* AVAILABLE DATA *
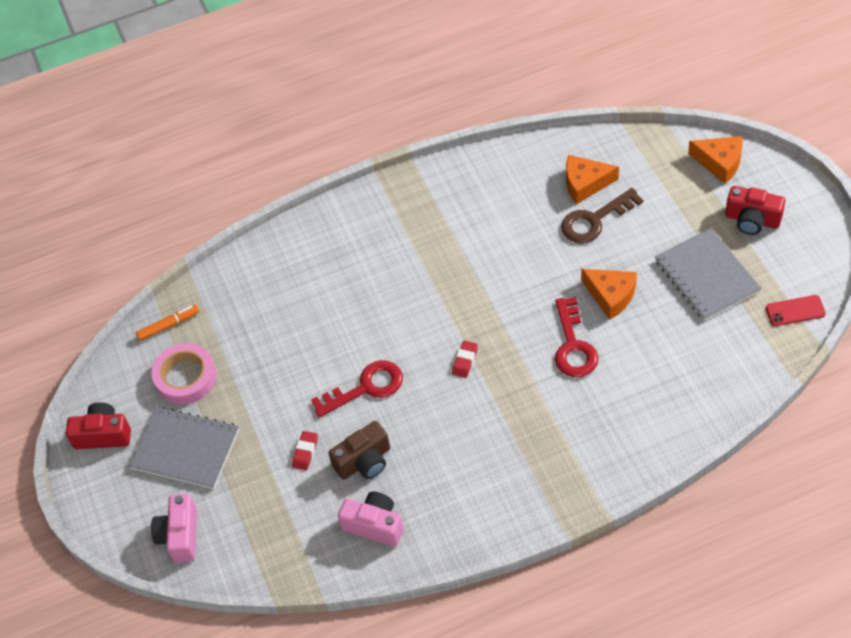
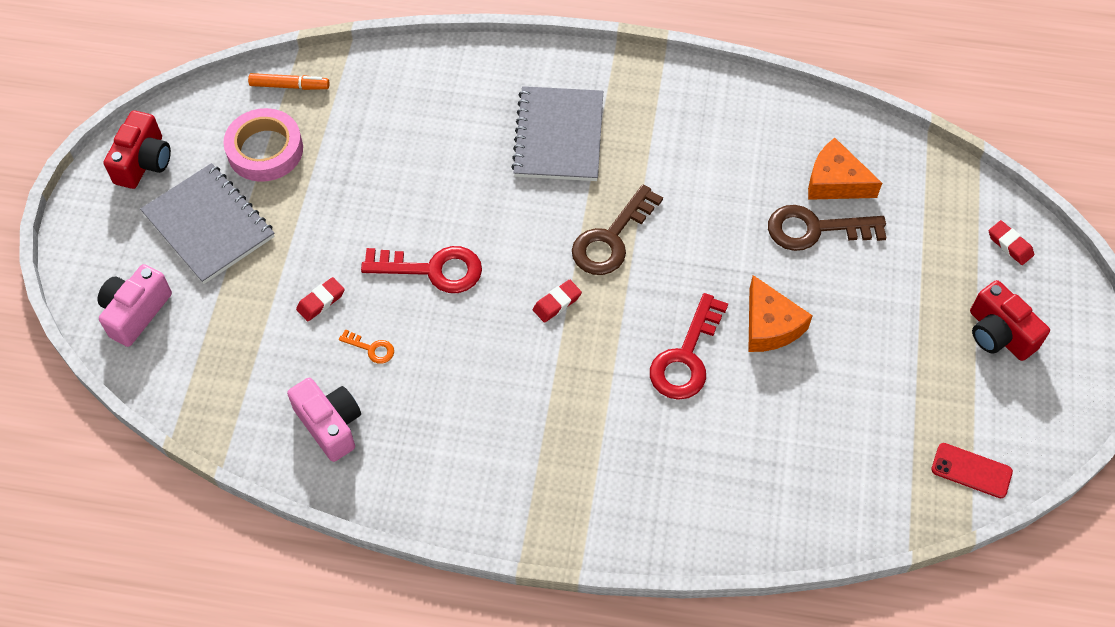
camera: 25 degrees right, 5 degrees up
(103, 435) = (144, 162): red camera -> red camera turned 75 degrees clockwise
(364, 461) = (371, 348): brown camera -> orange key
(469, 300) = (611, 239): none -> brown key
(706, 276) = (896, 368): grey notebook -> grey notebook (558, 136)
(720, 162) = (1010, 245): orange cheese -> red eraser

* PROBLEM TO SOLVE *
Please copy the data above exactly, omitting the pictures.

* OUTPUT OF THE TASK *
camera: 25 degrees right, 5 degrees up
(103, 435) = (144, 162): red camera -> red camera turned 75 degrees clockwise
(364, 461) = (371, 348): brown camera -> orange key
(469, 300) = (611, 239): none -> brown key
(706, 276) = (896, 368): grey notebook -> grey notebook (558, 136)
(720, 162) = (1010, 245): orange cheese -> red eraser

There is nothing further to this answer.